§ **What is being asked**:
From the first line to the last, give the material again exactly, without the images.

§ **Provided material**:
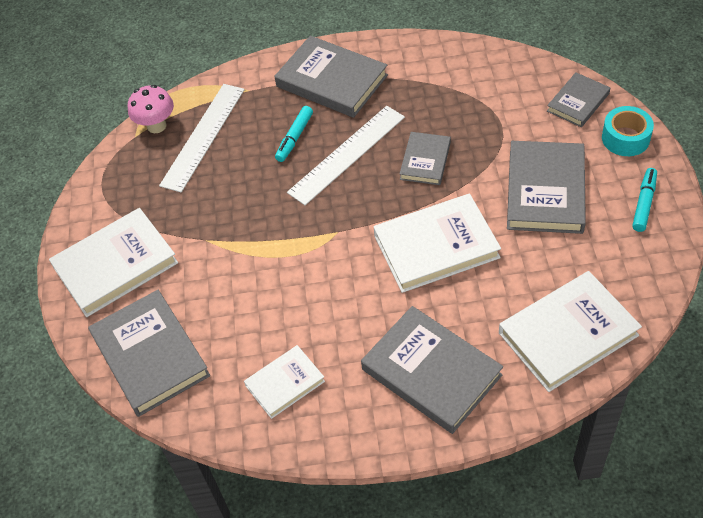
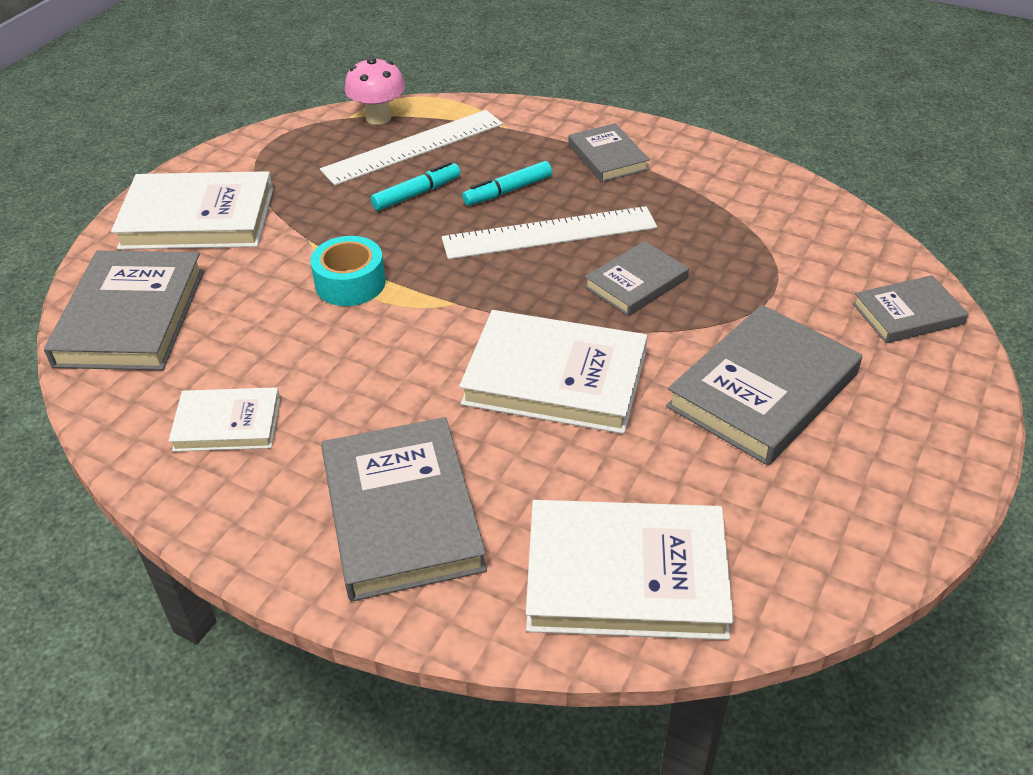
camera: 30 degrees right, 10 degrees down
(332, 81) = (608, 157): grey book -> grey book, size x0.58
(625, 138) = (941, 386): turquoise tape -> turquoise tape (350, 283)
(644, 203) = (897, 477): turquoise marker -> turquoise marker (417, 194)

§ **Exercise response**:
camera: 30 degrees right, 10 degrees down
(332, 81) = (608, 157): grey book -> grey book, size x0.58
(625, 138) = (941, 386): turquoise tape -> turquoise tape (350, 283)
(644, 203) = (897, 477): turquoise marker -> turquoise marker (417, 194)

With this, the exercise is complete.